#### Exercise aim:
Only the text belongs in the copy: repeat each record exactly, without pictures.

Multi-step shape edit data
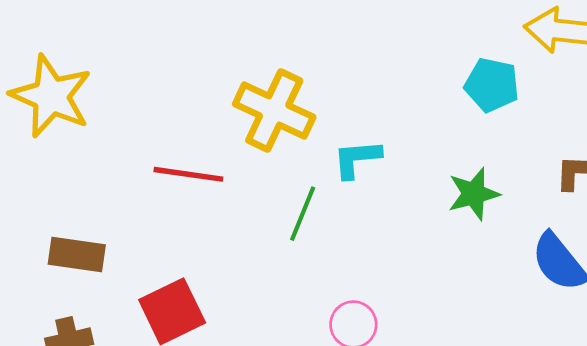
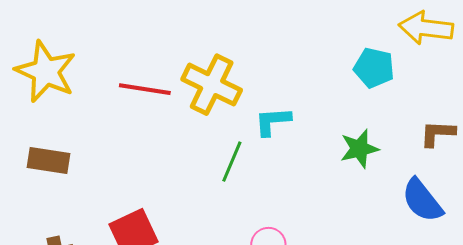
red line: (188, 174) -> (145, 89), moved
brown rectangle: (77, 255) -> (48, 161), moved

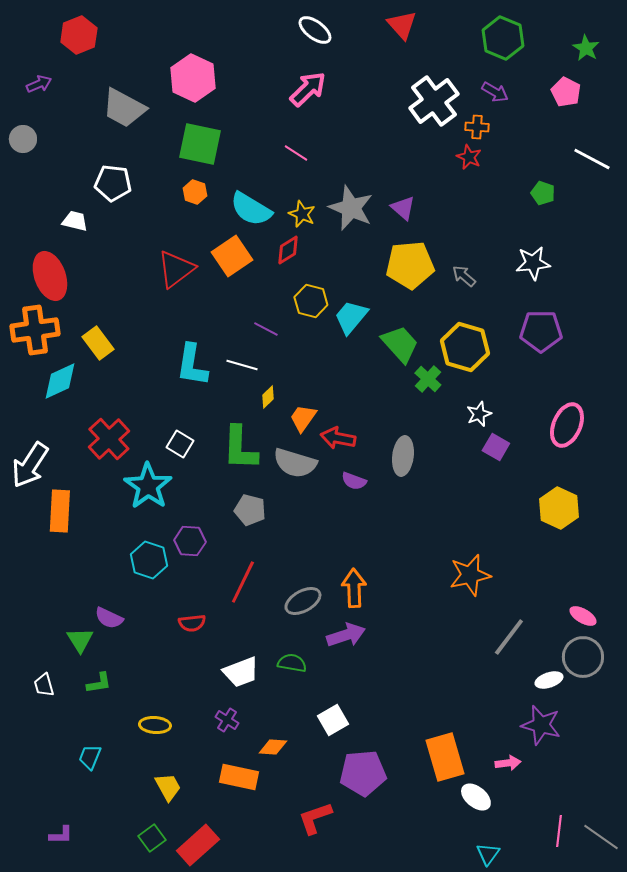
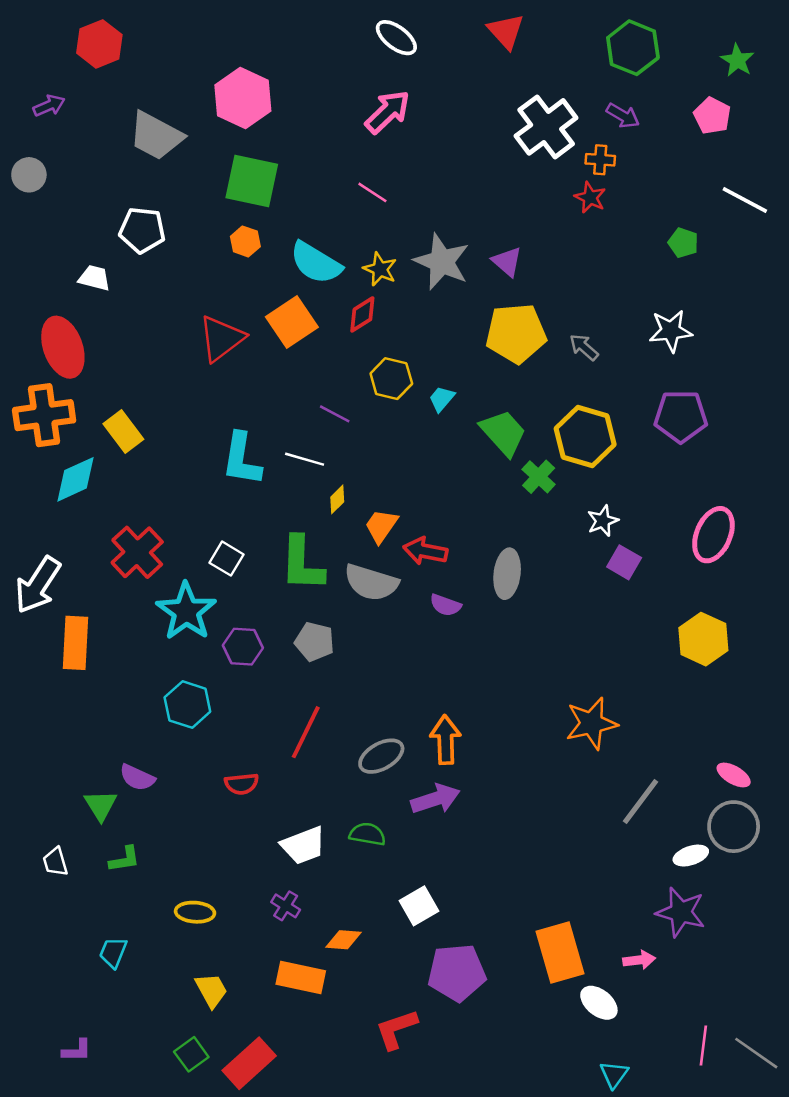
cyan trapezoid: (351, 317) -> (442, 399), size x0.6
purple hexagon: (190, 541) -> (243, 647), moved

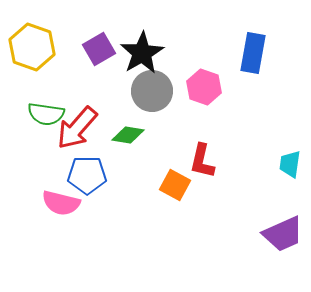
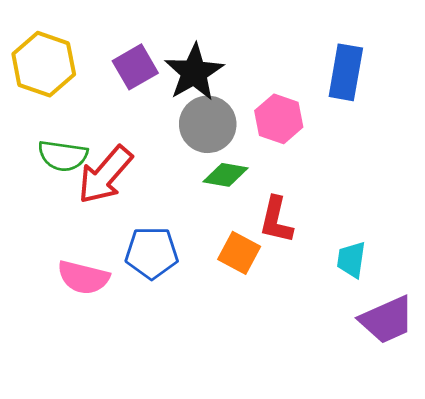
green diamond: (128, 135) -> (225, 175), moved
cyan trapezoid: (290, 164) -> (351, 260), moved
blue pentagon: (87, 175) -> (152, 253), moved

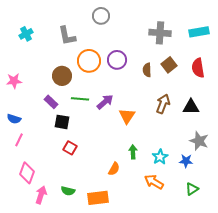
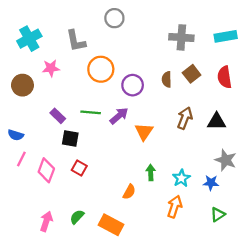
cyan cross: (26, 34) -> (29, 39), size x1.5
purple circle: (117, 60) -> (133, 85), moved
brown circle: (62, 76) -> (22, 85), moved
pink star: (14, 81) -> (51, 68), moved
pink diamond: (27, 173) -> (46, 170), moved
orange arrow: (154, 182) -> (175, 207), turned 78
green semicircle: (68, 191) -> (77, 217), turned 120
orange rectangle: (98, 198) -> (111, 225), turned 35

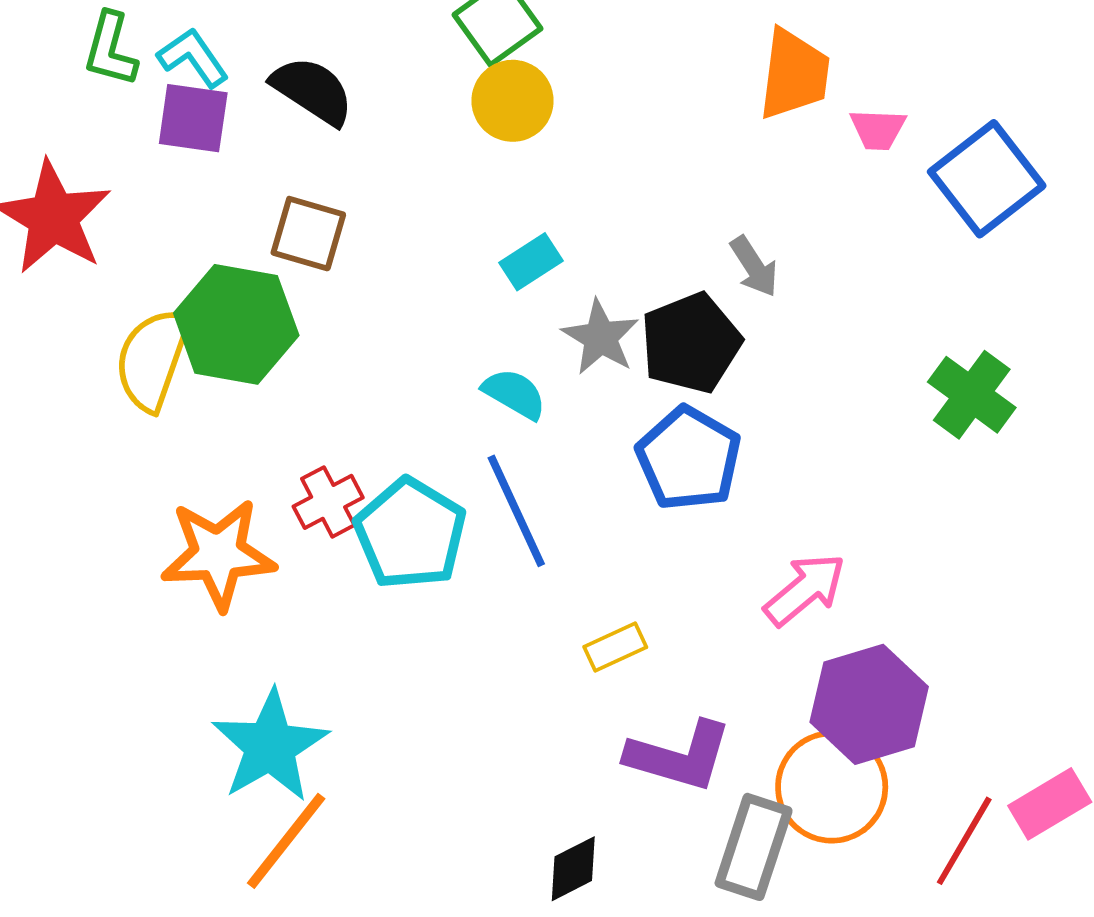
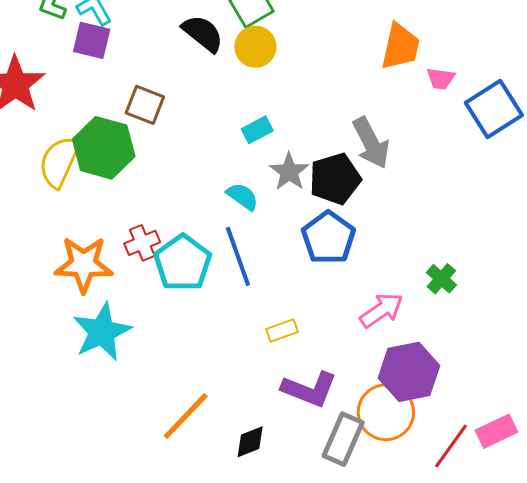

#### Output below:
red line: (188, 174) -> (145, 89), moved
brown rectangle: (77, 255) -> (48, 161), moved

cyan trapezoid: (351, 317) -> (442, 399), size x0.6
purple hexagon: (190, 541) -> (243, 647), moved

green diamond: (128, 135) -> (225, 175), moved
cyan trapezoid: (290, 164) -> (351, 260), moved
blue pentagon: (87, 175) -> (152, 253), moved

cyan cross: (26, 34) -> (29, 39), size x1.5
purple circle: (117, 60) -> (133, 85), moved
brown circle: (62, 76) -> (22, 85), moved
pink star: (14, 81) -> (51, 68), moved
pink diamond: (27, 173) -> (46, 170), moved
orange arrow: (154, 182) -> (175, 207), turned 78
green semicircle: (68, 191) -> (77, 217), turned 120
orange rectangle: (98, 198) -> (111, 225), turned 35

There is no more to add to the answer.